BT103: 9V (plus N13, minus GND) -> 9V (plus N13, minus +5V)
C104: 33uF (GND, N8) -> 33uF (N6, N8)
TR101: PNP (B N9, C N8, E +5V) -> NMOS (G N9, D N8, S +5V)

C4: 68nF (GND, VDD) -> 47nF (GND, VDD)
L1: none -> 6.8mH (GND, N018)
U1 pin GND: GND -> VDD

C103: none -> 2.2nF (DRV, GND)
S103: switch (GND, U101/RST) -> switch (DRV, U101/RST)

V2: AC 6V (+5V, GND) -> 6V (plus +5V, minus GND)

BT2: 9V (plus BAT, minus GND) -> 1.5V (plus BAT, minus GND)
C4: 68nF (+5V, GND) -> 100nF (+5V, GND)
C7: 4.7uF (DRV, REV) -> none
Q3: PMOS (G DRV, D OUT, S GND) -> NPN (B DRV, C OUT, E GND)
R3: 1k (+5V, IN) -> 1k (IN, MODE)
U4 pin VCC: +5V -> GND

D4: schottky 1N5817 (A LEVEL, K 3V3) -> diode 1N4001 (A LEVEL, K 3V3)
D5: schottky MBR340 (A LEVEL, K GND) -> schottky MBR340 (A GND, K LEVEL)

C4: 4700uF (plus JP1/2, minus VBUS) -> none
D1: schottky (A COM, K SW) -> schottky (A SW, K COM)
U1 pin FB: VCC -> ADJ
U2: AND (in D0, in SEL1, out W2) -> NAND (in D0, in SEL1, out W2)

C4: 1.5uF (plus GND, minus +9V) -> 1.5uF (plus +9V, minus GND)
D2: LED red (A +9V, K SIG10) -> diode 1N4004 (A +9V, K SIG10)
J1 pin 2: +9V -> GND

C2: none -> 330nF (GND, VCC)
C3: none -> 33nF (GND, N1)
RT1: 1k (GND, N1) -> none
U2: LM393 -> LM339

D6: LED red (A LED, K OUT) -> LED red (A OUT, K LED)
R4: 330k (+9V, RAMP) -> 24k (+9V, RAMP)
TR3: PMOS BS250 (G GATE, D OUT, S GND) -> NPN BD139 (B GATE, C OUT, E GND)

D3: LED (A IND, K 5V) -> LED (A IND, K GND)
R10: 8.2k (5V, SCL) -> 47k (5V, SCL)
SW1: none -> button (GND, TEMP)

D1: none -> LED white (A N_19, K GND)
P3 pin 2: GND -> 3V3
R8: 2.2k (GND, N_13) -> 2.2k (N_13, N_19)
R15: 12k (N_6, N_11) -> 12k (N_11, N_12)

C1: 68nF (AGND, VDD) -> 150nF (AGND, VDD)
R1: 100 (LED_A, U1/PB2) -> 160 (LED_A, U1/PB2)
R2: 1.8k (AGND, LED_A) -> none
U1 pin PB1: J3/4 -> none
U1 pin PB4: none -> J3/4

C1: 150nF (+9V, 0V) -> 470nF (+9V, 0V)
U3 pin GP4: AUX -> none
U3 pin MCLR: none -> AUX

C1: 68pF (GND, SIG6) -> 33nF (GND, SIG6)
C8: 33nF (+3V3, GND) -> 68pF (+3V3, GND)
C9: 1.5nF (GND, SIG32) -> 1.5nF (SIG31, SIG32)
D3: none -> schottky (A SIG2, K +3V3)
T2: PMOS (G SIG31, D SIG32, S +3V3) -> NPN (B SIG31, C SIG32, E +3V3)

* * * * *

The lines from the one containing "R8: 2.2k (GND, N_13) -> 2.2k (N_13, N_19)" through the last line of the material above are to be copied exactly, both ends included.

R8: 2.2k (GND, N_13) -> 2.2k (N_13, N_19)
R15: 12k (N_6, N_11) -> 12k (N_11, N_12)

C1: 68nF (AGND, VDD) -> 150nF (AGND, VDD)
R1: 100 (LED_A, U1/PB2) -> 160 (LED_A, U1/PB2)
R2: 1.8k (AGND, LED_A) -> none
U1 pin PB1: J3/4 -> none
U1 pin PB4: none -> J3/4

C1: 150nF (+9V, 0V) -> 470nF (+9V, 0V)
U3 pin GP4: AUX -> none
U3 pin MCLR: none -> AUX

C1: 68pF (GND, SIG6) -> 33nF (GND, SIG6)
C8: 33nF (+3V3, GND) -> 68pF (+3V3, GND)
C9: 1.5nF (GND, SIG32) -> 1.5nF (SIG31, SIG32)
D3: none -> schottky (A SIG2, K +3V3)
T2: PMOS (G SIG31, D SIG32, S +3V3) -> NPN (B SIG31, C SIG32, E +3V3)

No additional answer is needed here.